EXERCISE OBJECTIVE ::
Transcribe each line of the material as it is, and drop any picture.

PROVIDED INFORMATION ::
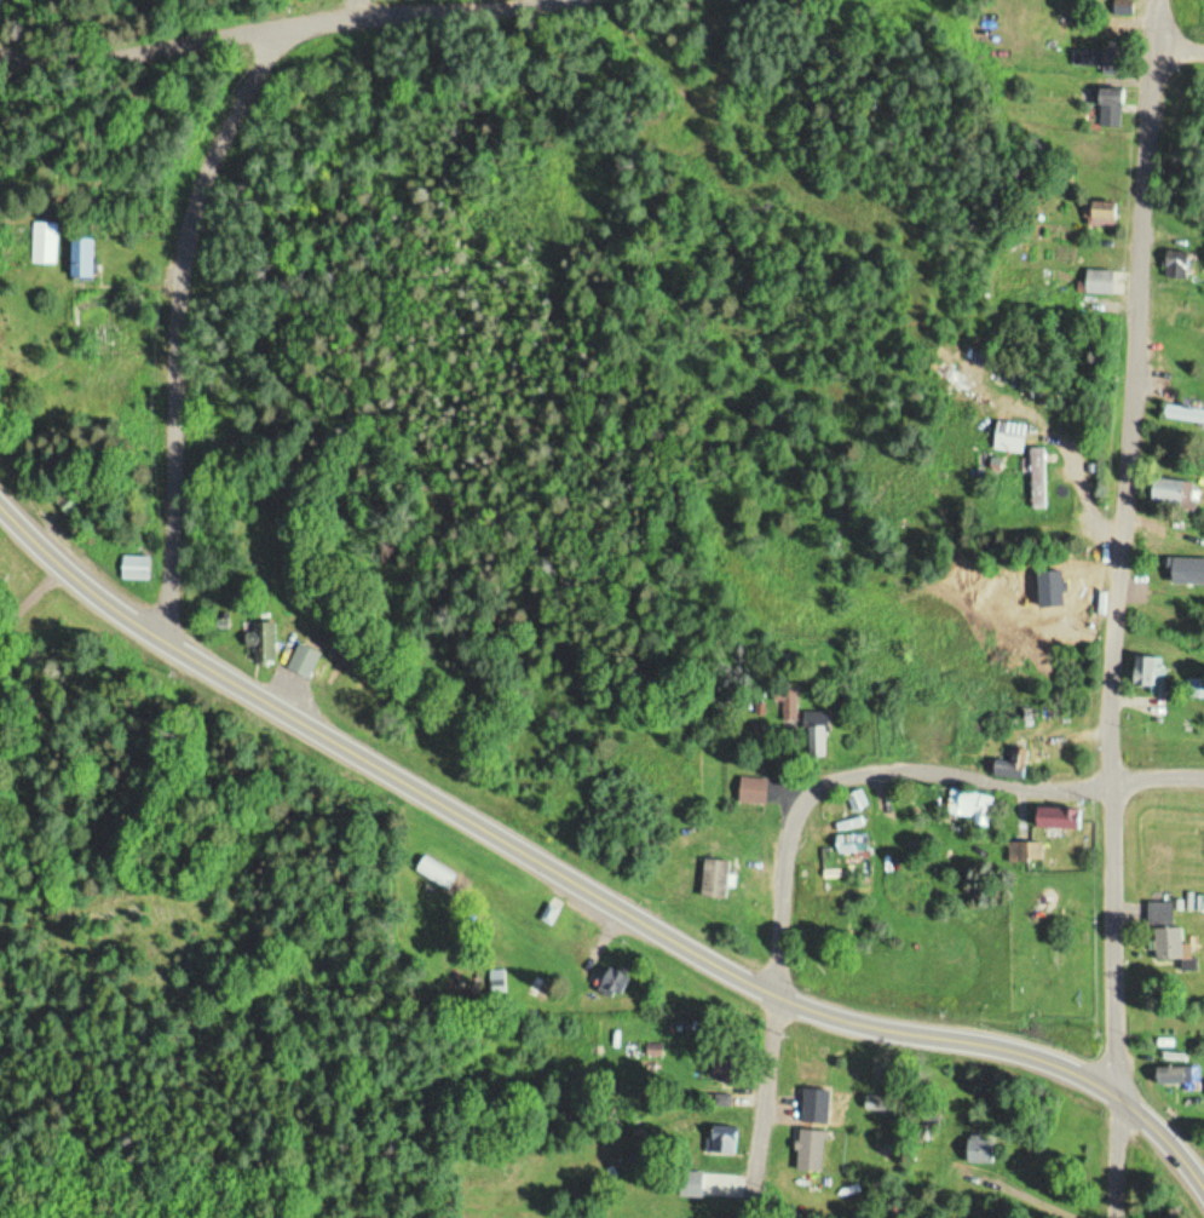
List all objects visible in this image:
road: (253, 35)
road: (1180, 47)
building: (1100, 61)
building: (1110, 106)
building: (1102, 214)
building: (45, 242)
building: (84, 258)
building: (1178, 264)
building: (1101, 281)
road: (184, 322)
building: (1183, 413)
building: (1043, 478)
building: (1173, 490)
road: (1122, 608)
building: (261, 642)
building: (305, 659)
building: (1151, 675)
building: (791, 705)
building: (818, 735)
building: (1019, 765)
road: (899, 778)
building: (756, 790)
building: (972, 806)
building: (1063, 819)
building: (855, 845)
building: (1026, 853)
building: (717, 877)
road: (588, 888)
building: (1168, 934)
building: (611, 981)
building: (727, 1072)
building: (1176, 1075)
building: (882, 1105)
road: (758, 1107)
building: (723, 1140)
building: (813, 1151)
building: (983, 1151)
building: (638, 1165)
building: (694, 1183)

EXERCISE ANSWER ::
List all objects visible in this image:
road: (253, 35)
road: (1180, 47)
building: (1100, 61)
building: (1110, 106)
building: (1102, 214)
building: (45, 242)
building: (84, 258)
building: (1178, 264)
building: (1101, 281)
road: (184, 322)
building: (1183, 413)
building: (1043, 478)
building: (1173, 490)
road: (1122, 608)
building: (261, 642)
building: (305, 659)
building: (1151, 675)
building: (791, 705)
building: (818, 735)
building: (1019, 765)
road: (899, 778)
building: (756, 790)
building: (972, 806)
building: (1063, 819)
building: (855, 845)
building: (1026, 853)
building: (717, 877)
road: (588, 888)
building: (1168, 934)
building: (611, 981)
building: (727, 1072)
building: (1176, 1075)
building: (882, 1105)
road: (758, 1107)
building: (723, 1140)
building: (813, 1151)
building: (983, 1151)
building: (638, 1165)
building: (694, 1183)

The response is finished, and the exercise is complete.